+++ Data extract +++

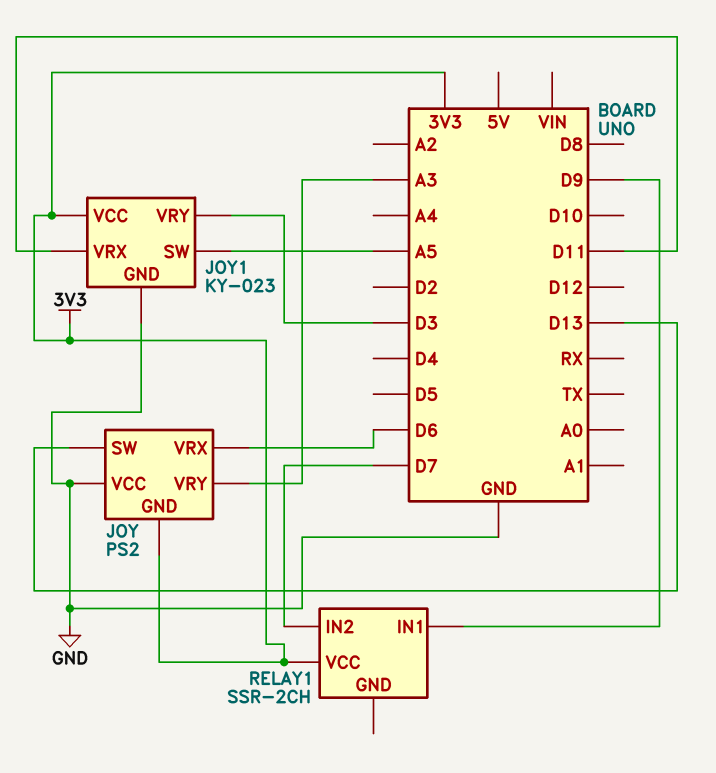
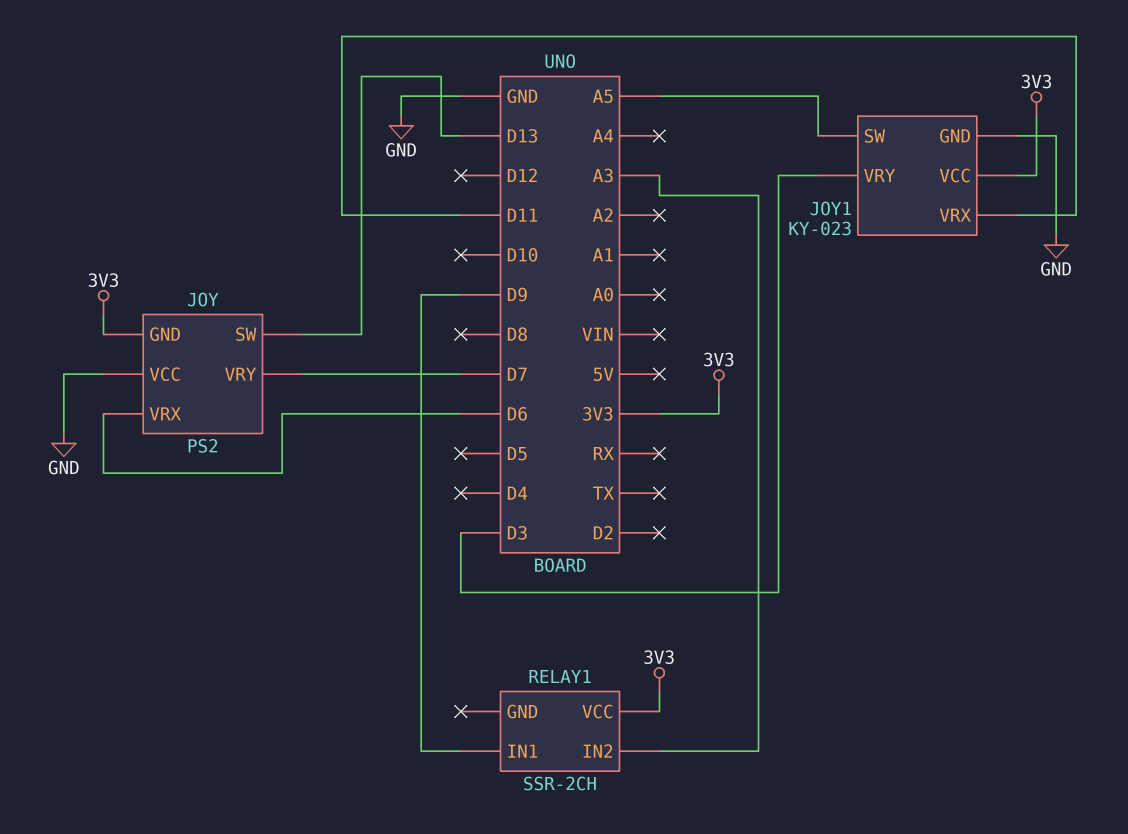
JOY pin VRY: A3 -> D7
RELAY1 pin IN2: D7 -> A3

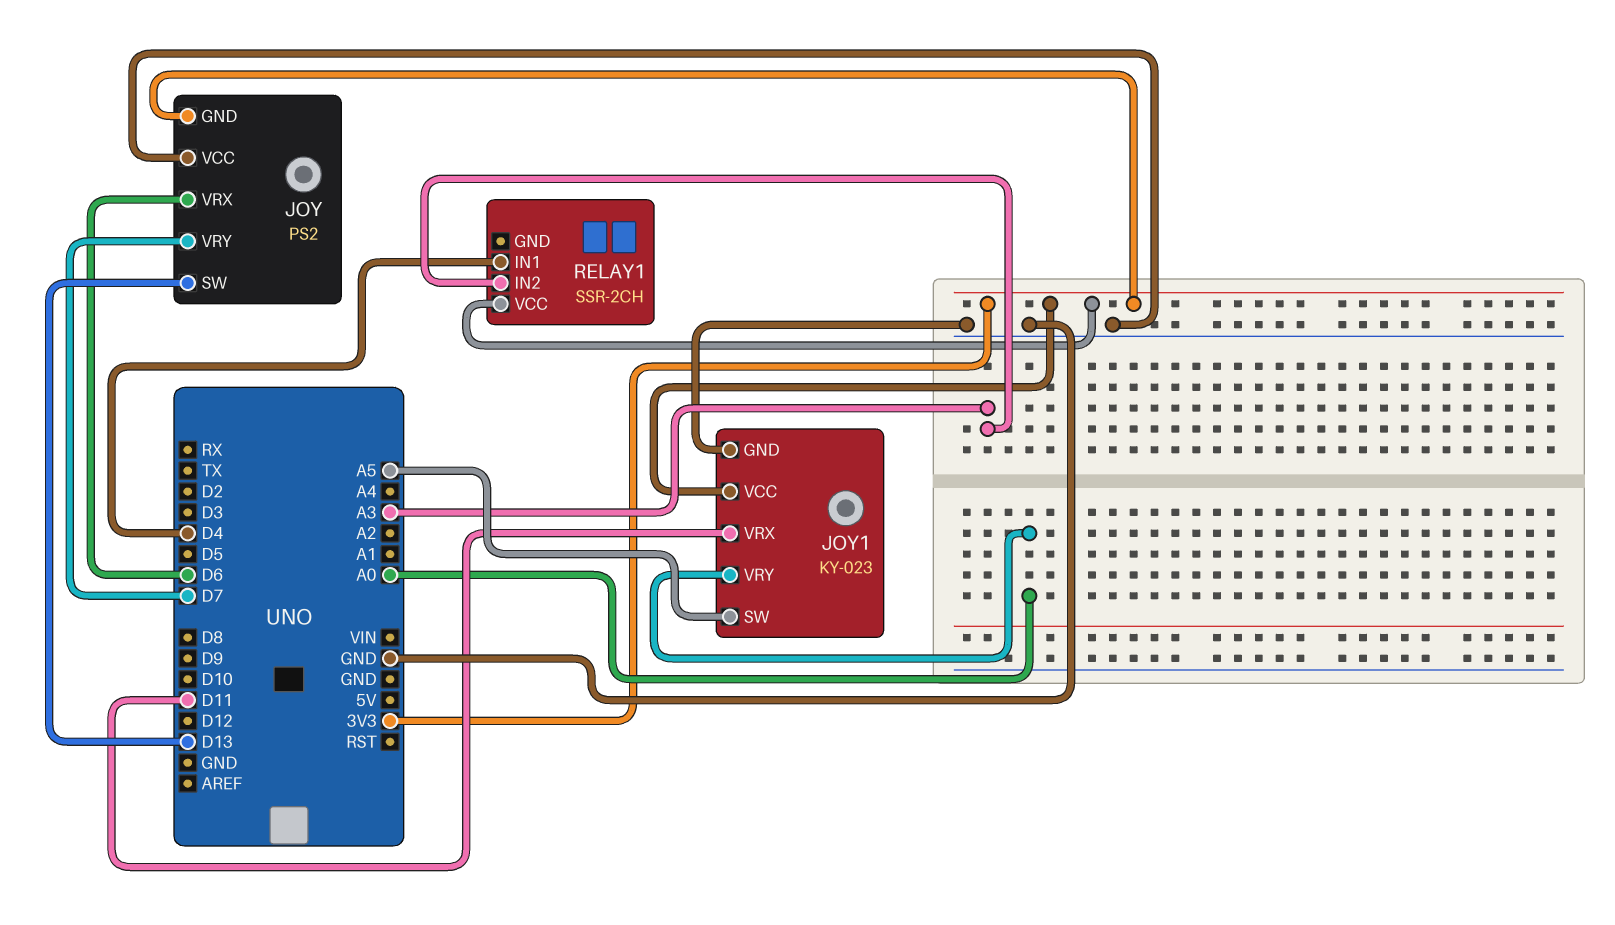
JOY1 pin VRY: D3 -> A0
RELAY1 pin IN1: D9 -> D4

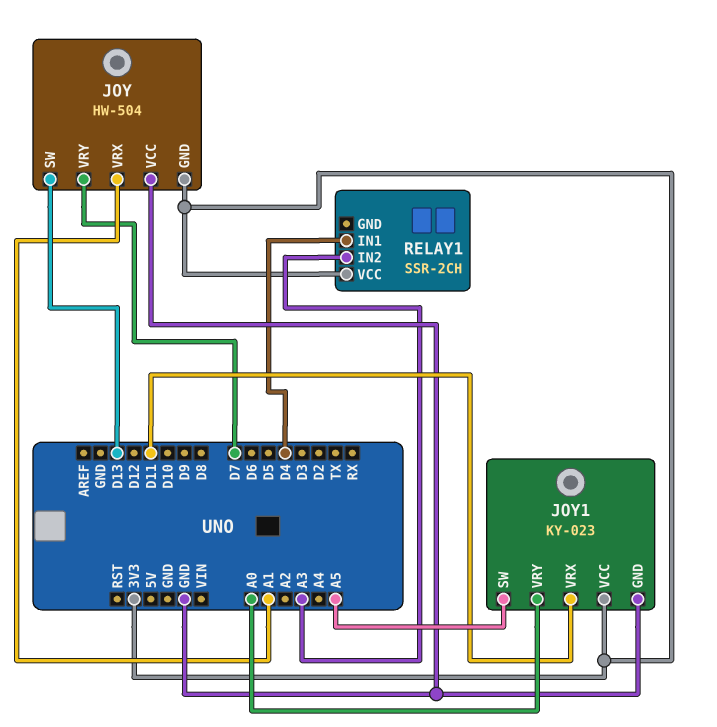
JOY: PS2 -> HW-504
JOY pin VRX: D6 -> A1

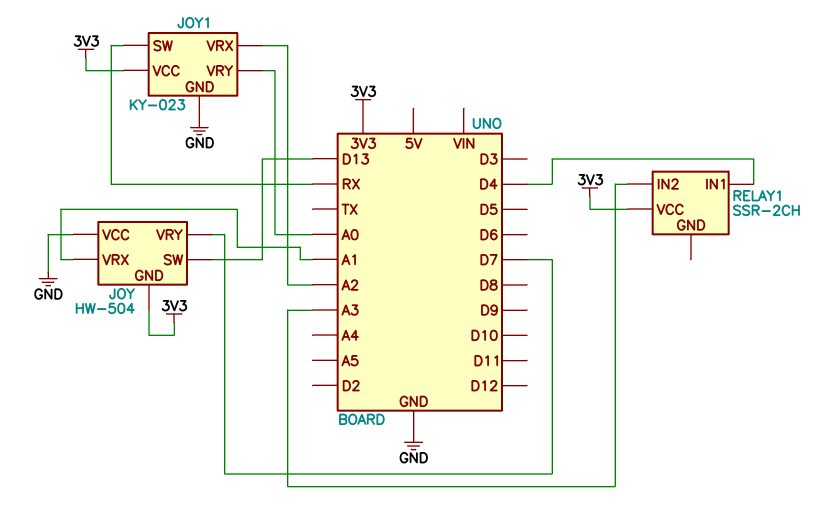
JOY1 pin SW: A5 -> RX
JOY1 pin VRX: D11 -> A2

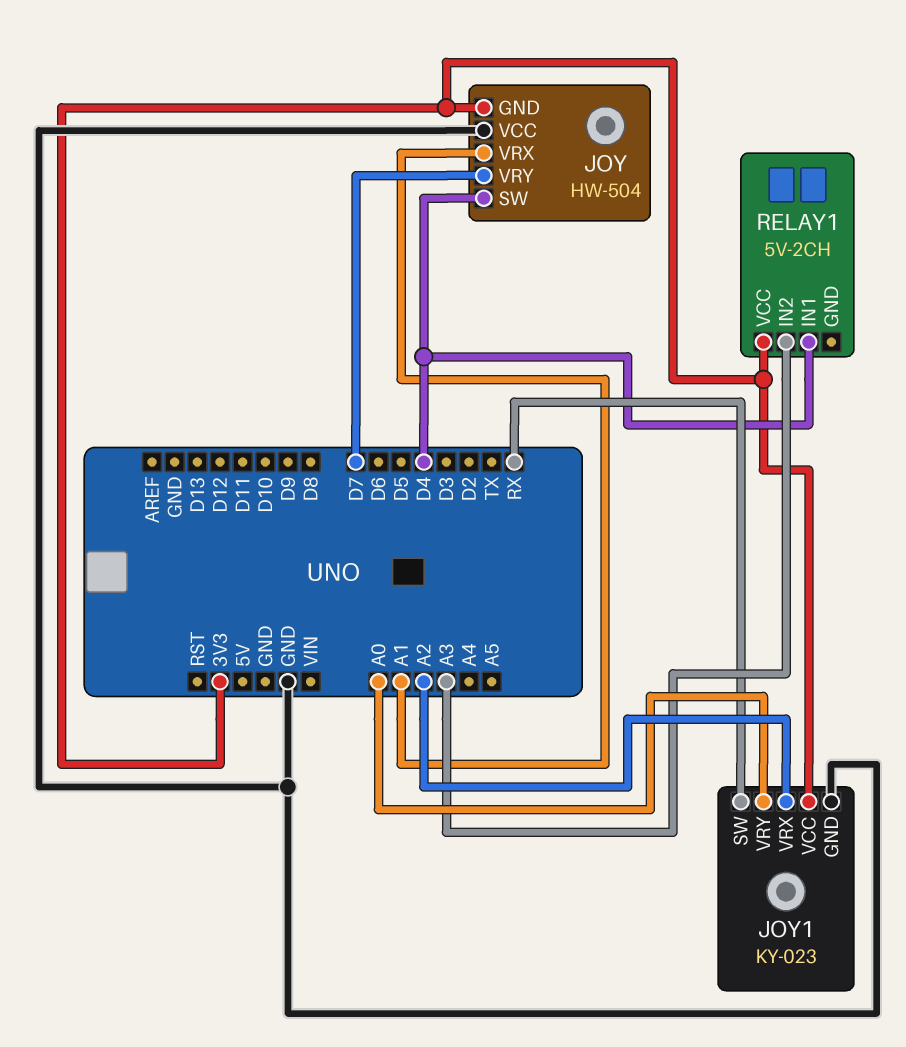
JOY pin SW: D13 -> D4
RELAY1: SSR-2CH -> 5V-2CH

+++

Directions:
Take the preceding listing and transcribe it exactly, skipping the pictures.

Answer space:
JOY pin VRY: A3 -> D7
RELAY1 pin IN2: D7 -> A3

JOY1 pin VRY: D3 -> A0
RELAY1 pin IN1: D9 -> D4

JOY: PS2 -> HW-504
JOY pin VRX: D6 -> A1

JOY1 pin SW: A5 -> RX
JOY1 pin VRX: D11 -> A2

JOY pin SW: D13 -> D4
RELAY1: SSR-2CH -> 5V-2CH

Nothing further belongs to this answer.